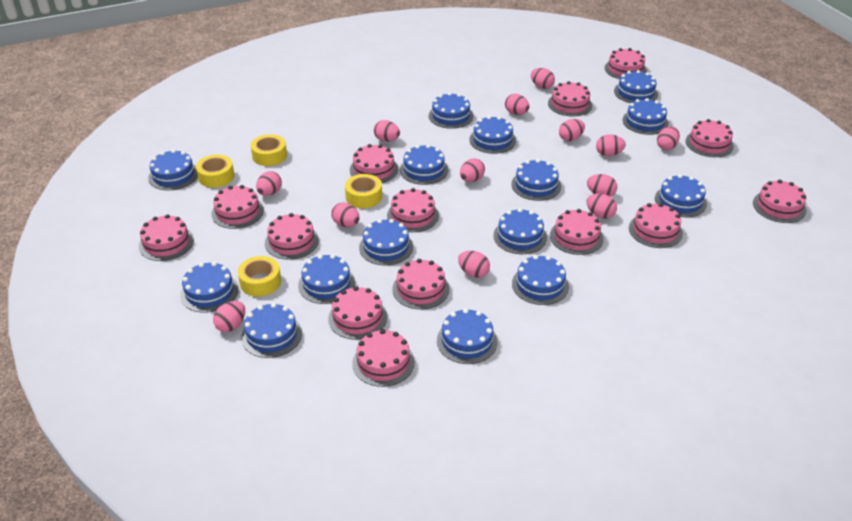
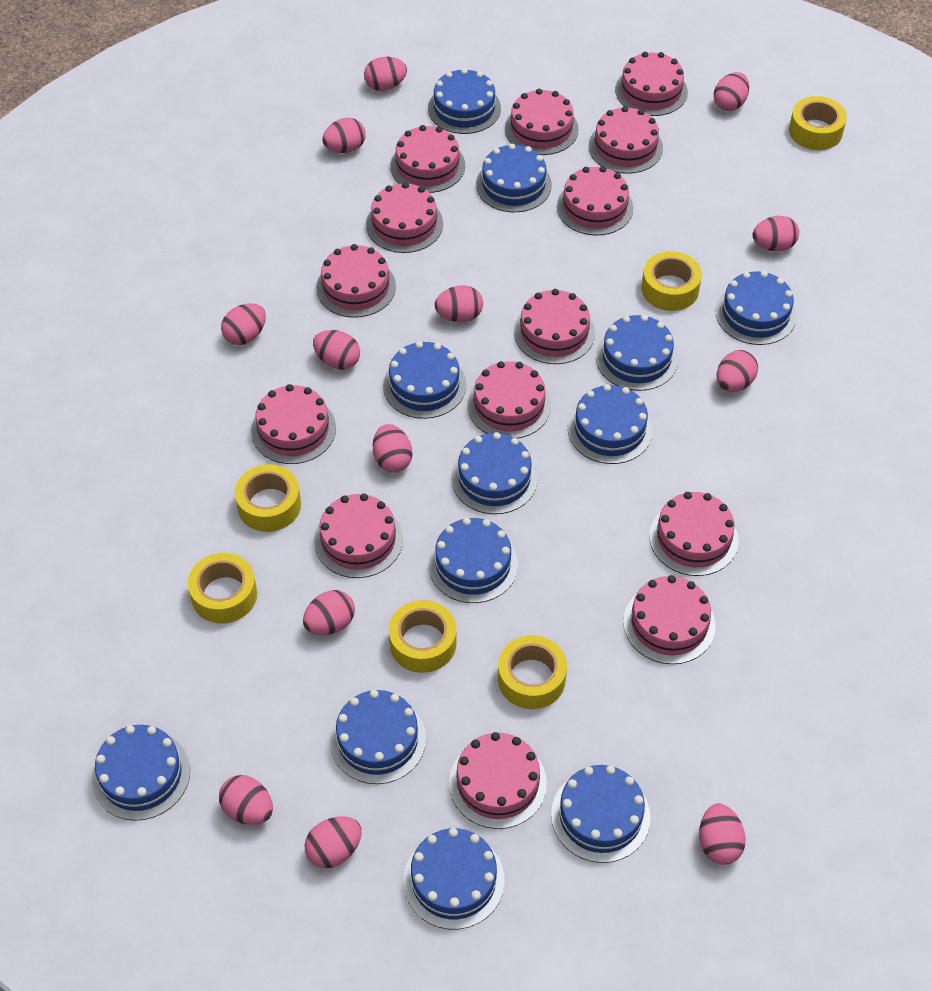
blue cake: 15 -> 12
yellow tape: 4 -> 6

◇ ◇ ◇ ◇ ◇ ◇ ◇

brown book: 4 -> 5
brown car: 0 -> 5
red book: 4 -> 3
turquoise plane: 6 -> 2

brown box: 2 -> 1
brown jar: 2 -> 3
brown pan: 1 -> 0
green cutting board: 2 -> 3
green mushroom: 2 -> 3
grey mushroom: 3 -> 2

◇ ◇ ◇ ◇ ◇ ◇ ◇

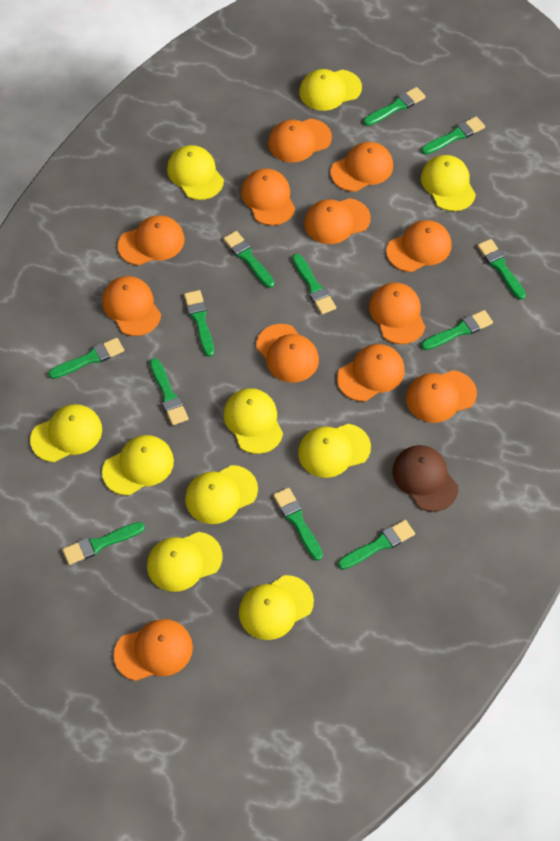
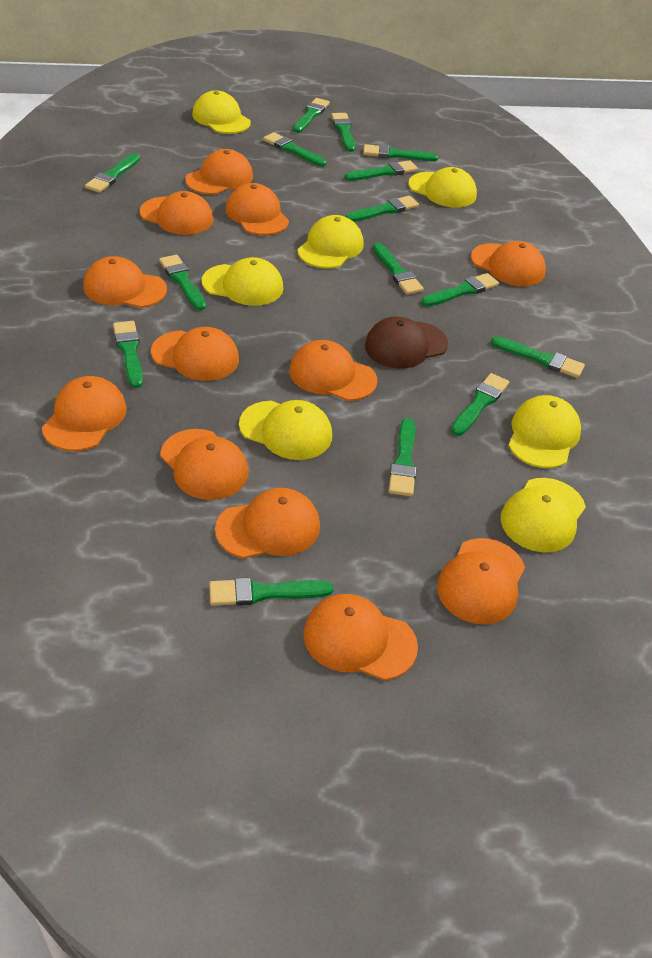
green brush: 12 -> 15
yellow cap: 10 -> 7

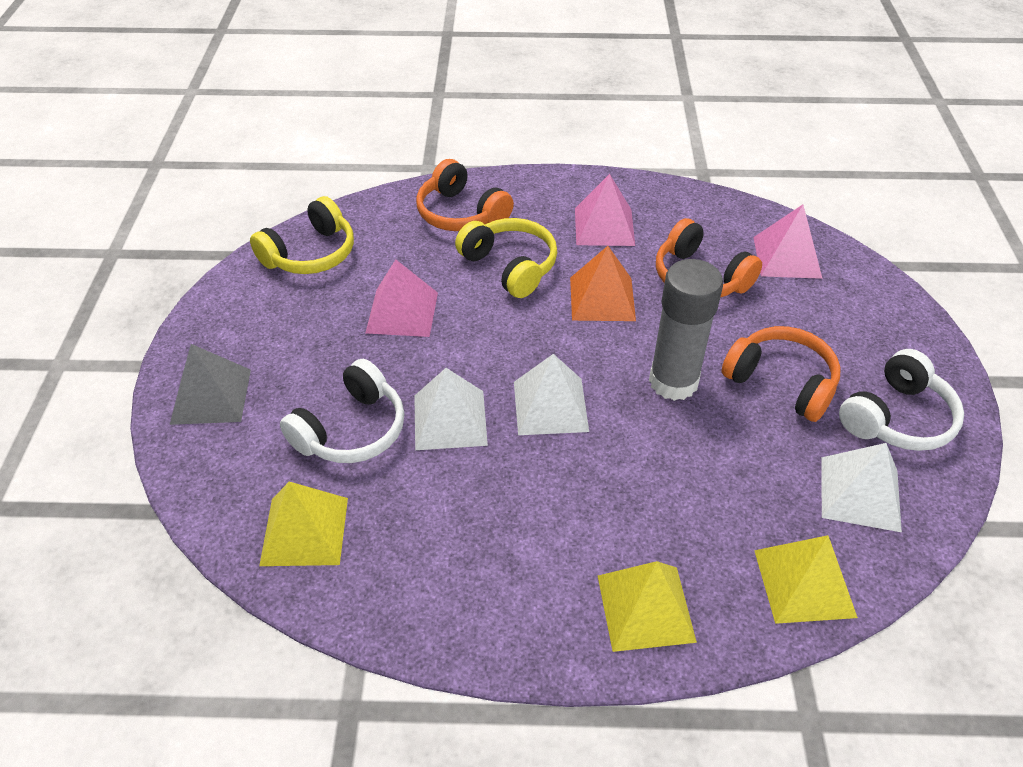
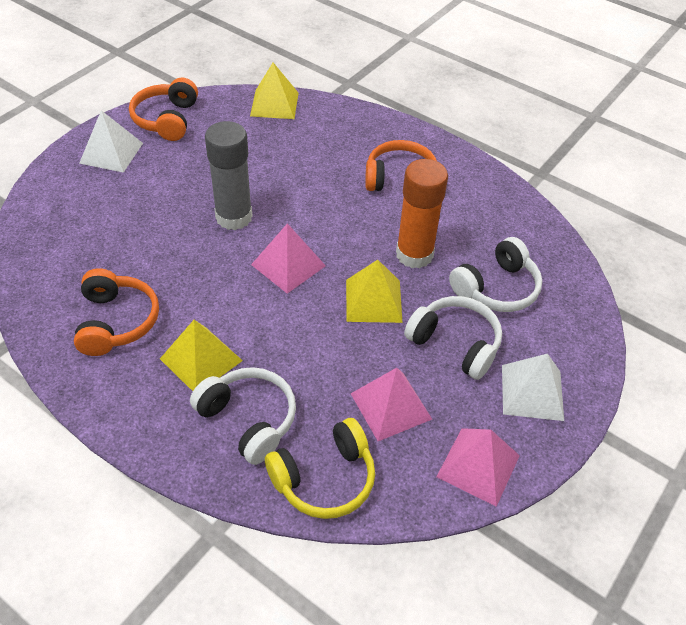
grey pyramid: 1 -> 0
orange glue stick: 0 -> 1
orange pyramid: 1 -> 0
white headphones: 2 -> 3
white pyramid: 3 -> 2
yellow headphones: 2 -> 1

◇ ◇ ◇ ◇ ◇ ◇ ◇

§ **What the task requires**: Among the lines above, repeat exactly those from the line with "brown book: 4 -> 5" to the line with "grey mushroom: 3 -> 2", counting both ends.

§ **Answer space**:
brown book: 4 -> 5
brown car: 0 -> 5
red book: 4 -> 3
turquoise plane: 6 -> 2

brown box: 2 -> 1
brown jar: 2 -> 3
brown pan: 1 -> 0
green cutting board: 2 -> 3
green mushroom: 2 -> 3
grey mushroom: 3 -> 2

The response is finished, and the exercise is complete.